=== Section Start ===
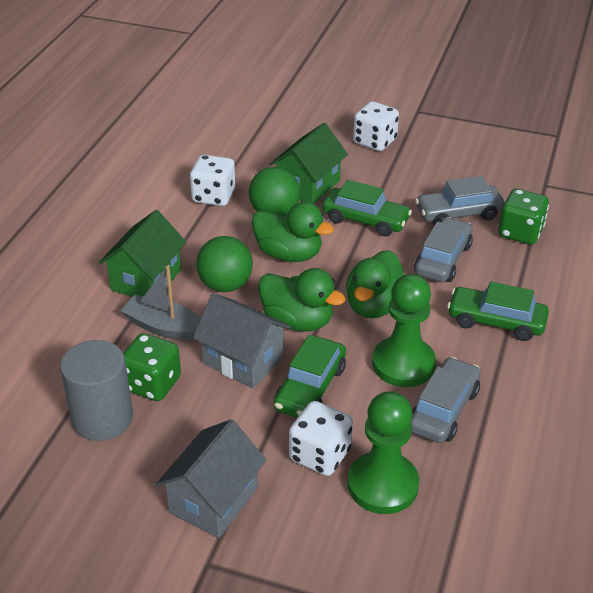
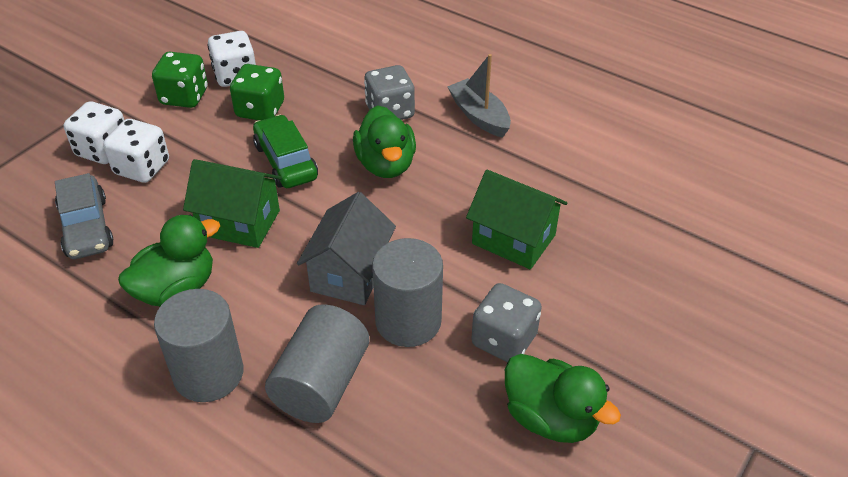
green ball: 2 -> 0
green car: 3 -> 1
green pawn: 2 -> 0
grey car: 3 -> 1
grey cylinder: 1 -> 3
grey dice: 0 -> 2
grey house: 2 -> 1

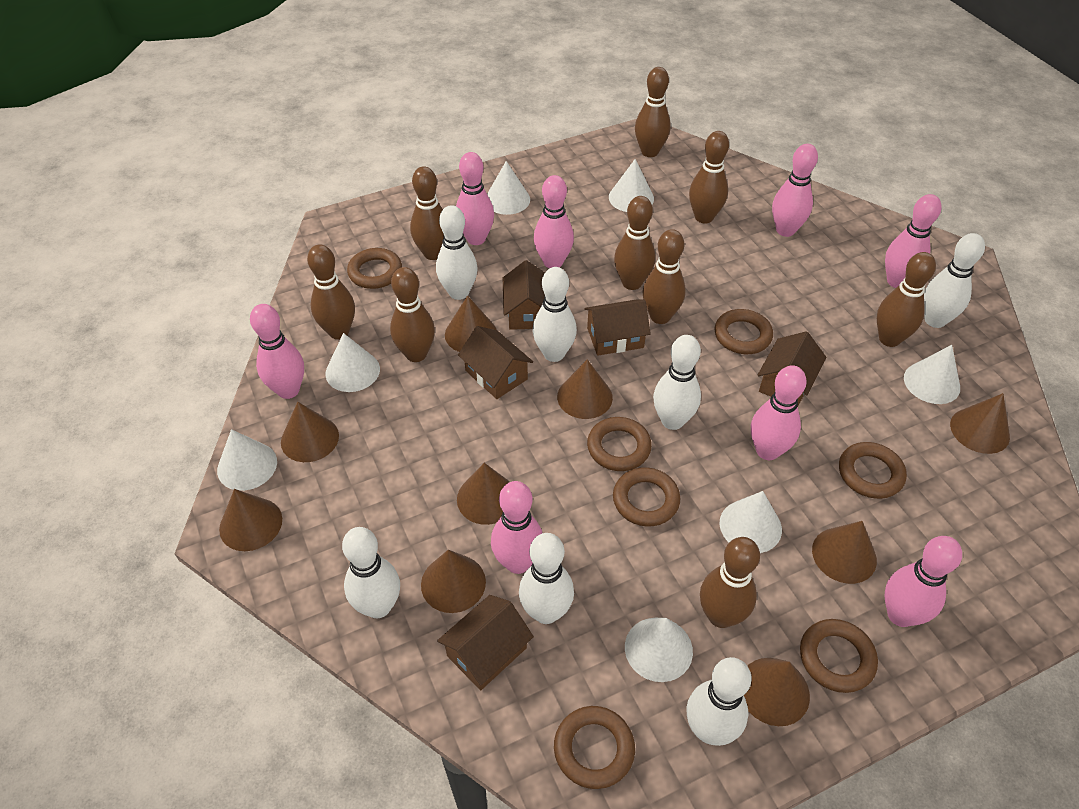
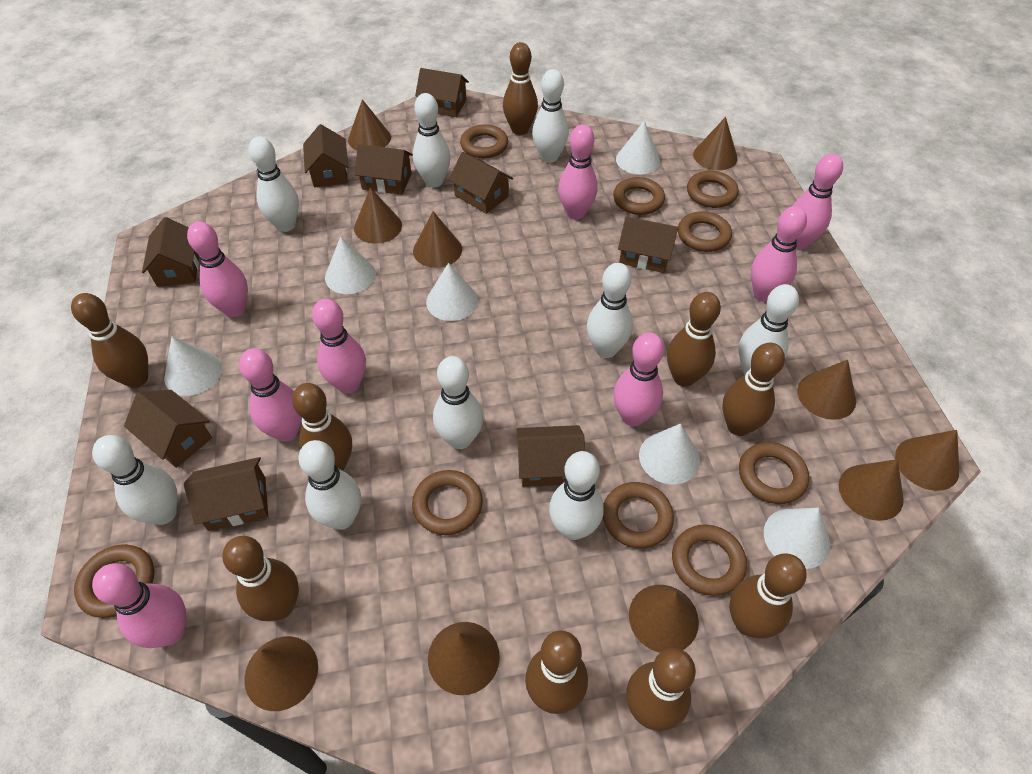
brown cone: 9 -> 10
brown house: 5 -> 9
brown ring: 7 -> 9
white bowling pin: 7 -> 9
white cone: 7 -> 6

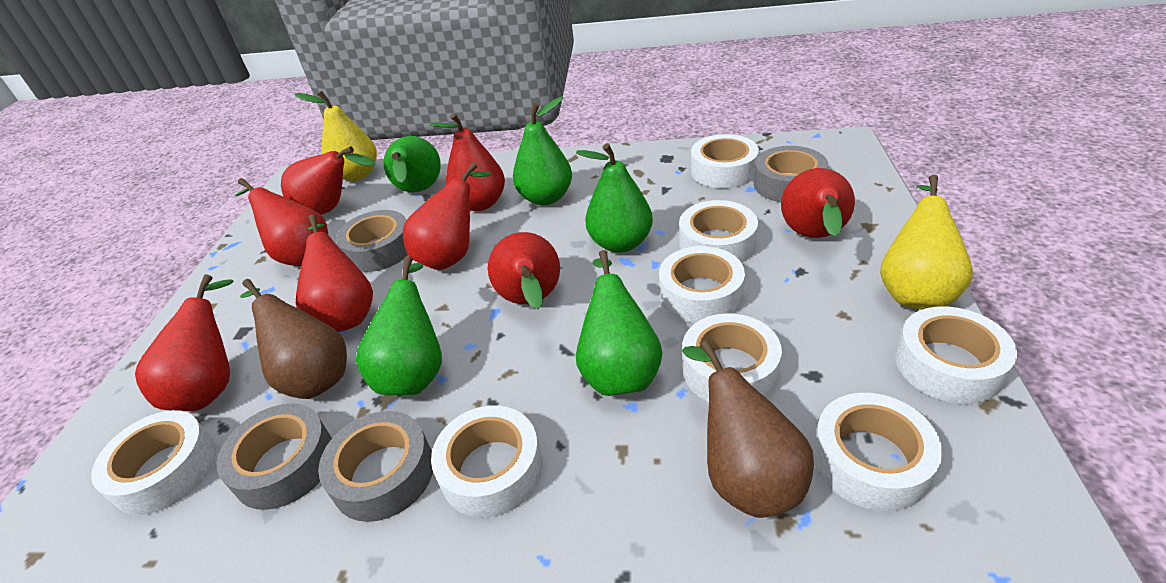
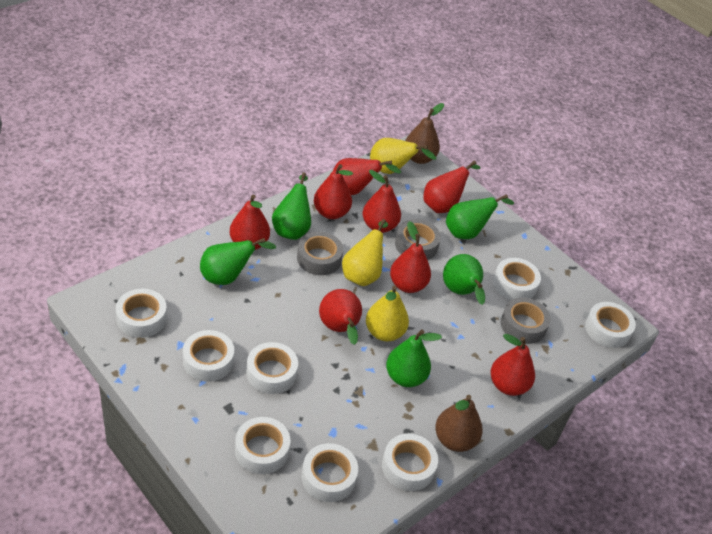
grey tape: 4 -> 3
yellow pear: 2 -> 3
=== Section End ===
__Task goal__
Please retype only the lines from the line that holds "brown ring: 7 -> 9" through the end of the records, exactly as they stand, and drop every picture.

__Response area__
brown ring: 7 -> 9
white bowling pin: 7 -> 9
white cone: 7 -> 6

grey tape: 4 -> 3
yellow pear: 2 -> 3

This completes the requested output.